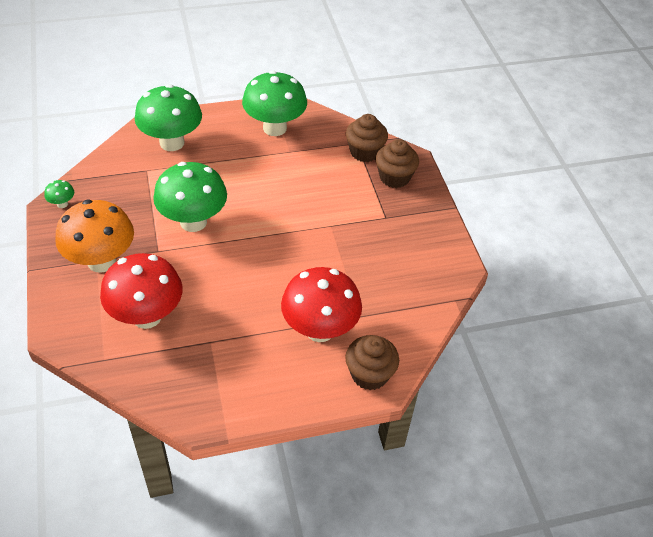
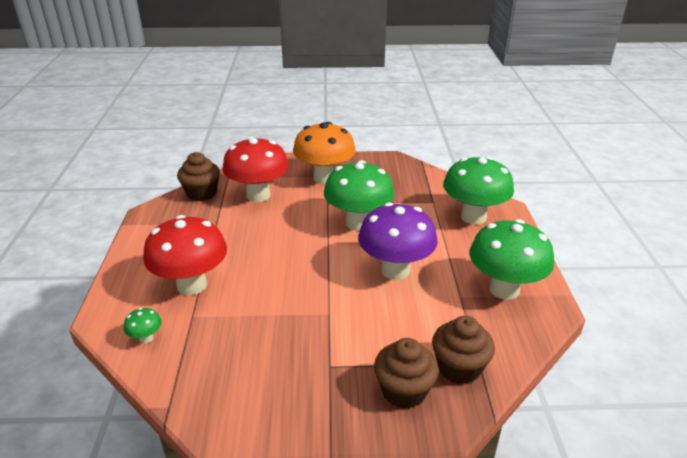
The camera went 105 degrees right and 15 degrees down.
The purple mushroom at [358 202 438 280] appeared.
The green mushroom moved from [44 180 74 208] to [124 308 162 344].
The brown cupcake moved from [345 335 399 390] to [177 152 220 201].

====

#### TASK DIRECTIONS:
The line containing "The purple mushroom" marks the start. Repeat it and every line after it to the end of the listing above, exactly.

#### ANSWER TO THE EXERCISE:
The purple mushroom at [358 202 438 280] appeared.
The green mushroom moved from [44 180 74 208] to [124 308 162 344].
The brown cupcake moved from [345 335 399 390] to [177 152 220 201].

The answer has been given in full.